====== Provided information
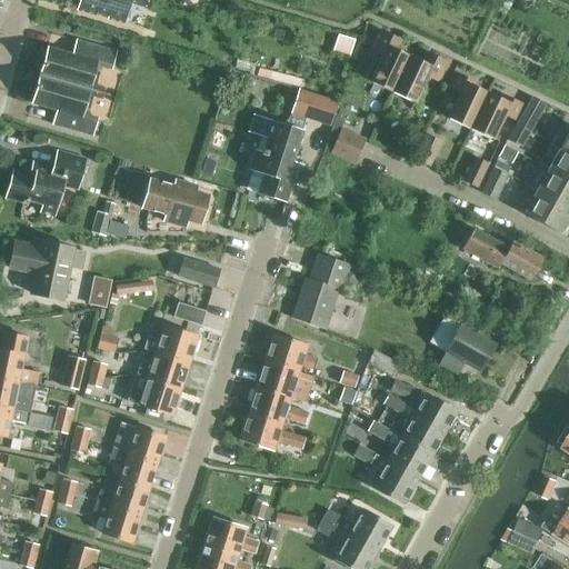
[(80,0),(77,11),(96,16),(96,13),(107,16),(106,19),(125,25),(131,0),(80,0)]
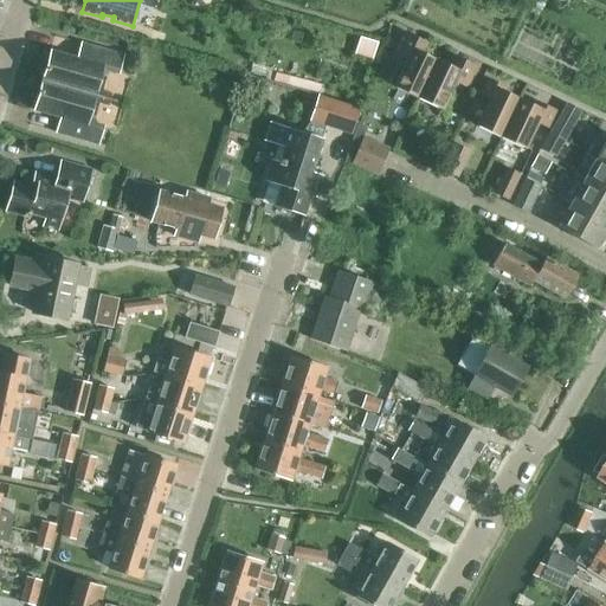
[(418,98),(437,58),(423,52),(427,44),(404,33),(394,55),(406,60),(394,88),(418,98)]
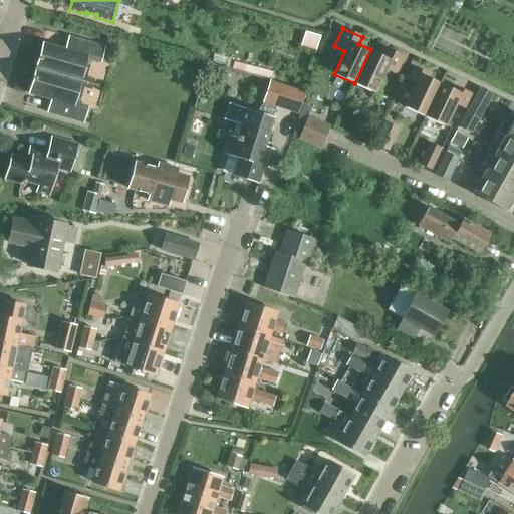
[(315,49),(318,39),(305,35),(302,45),(315,49)]
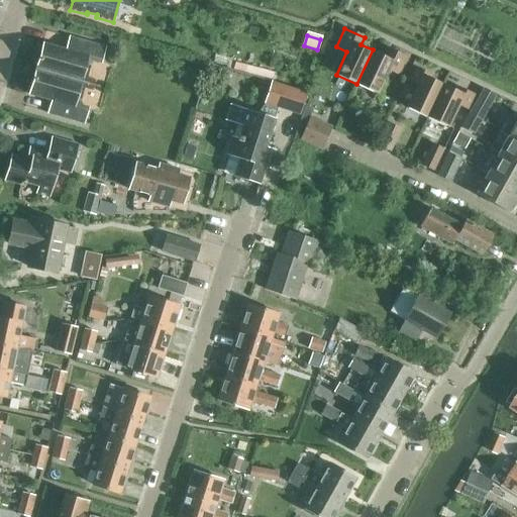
[(42,42),(34,70),(80,82),(85,66),(88,67),(94,63),(100,65),(105,47),(69,36),(65,49),(42,42)]
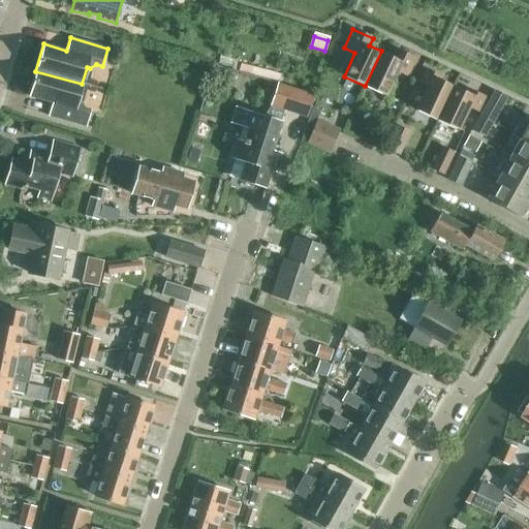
[(381,51),(365,86),(386,96),(398,72),(409,78),(417,59),(397,50),(394,57),(381,51)]
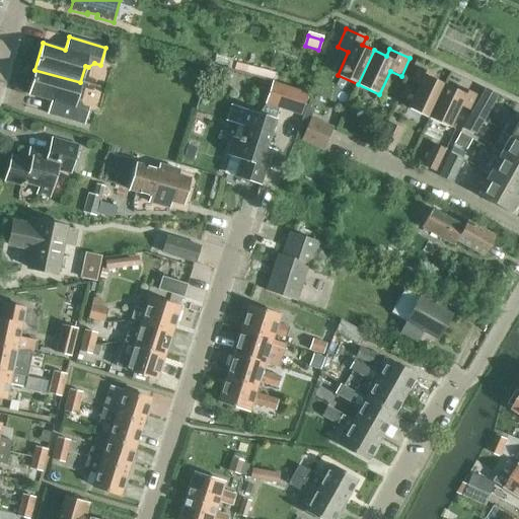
[(431,119),(447,86),(434,80),(435,76),(420,69),(413,84),(421,87),(411,109),(431,119)]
============
→ Exercise details: Restate the entries verbatim and exclude any pictures.

→ Completed task:
[(80,0),(77,11),(96,16),(96,13),(107,16),(106,19),(125,25),(131,0),(80,0)]
[(418,98),(437,58),(423,52),(427,44),(404,33),(394,55),(406,60),(394,88),(418,98)]
[(315,49),(318,39),(305,35),(302,45),(315,49)]
[(42,42),(34,70),(80,82),(85,66),(88,67),(94,63),(100,65),(105,47),(69,36),(65,49),(42,42)]
[(381,51),(365,86),(386,96),(398,72),(409,78),(417,59),(397,50),(394,57),(381,51)]
[(431,119),(447,86),(434,80),(435,76),(420,69),(413,84),(421,87),(411,109),(431,119)]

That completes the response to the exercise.